• [What is being asked] Duplicate the following records word for word.

• [Data to process]
******************************
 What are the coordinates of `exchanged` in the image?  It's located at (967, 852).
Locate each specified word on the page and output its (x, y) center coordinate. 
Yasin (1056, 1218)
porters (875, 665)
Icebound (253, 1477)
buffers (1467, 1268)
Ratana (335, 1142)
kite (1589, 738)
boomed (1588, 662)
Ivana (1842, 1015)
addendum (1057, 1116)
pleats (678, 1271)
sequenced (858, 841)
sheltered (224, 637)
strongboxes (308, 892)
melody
******************************
• [Task result]
 What are the coordinates of `exchanged` in the image?  It's located at (967, 852).
Locate each specified word on the page and output its (x, y) center coordinate. 
Yasin (1056, 1218)
porters (875, 665)
Icebound (253, 1477)
buffers (1467, 1268)
Ratana (335, 1142)
kite (1589, 738)
boomed (1588, 662)
Ivana (1842, 1015)
addendum (1057, 1116)
pleats (678, 1271)
sequenced (858, 841)
sheltered (224, 637)
strongboxes (308, 892)
melody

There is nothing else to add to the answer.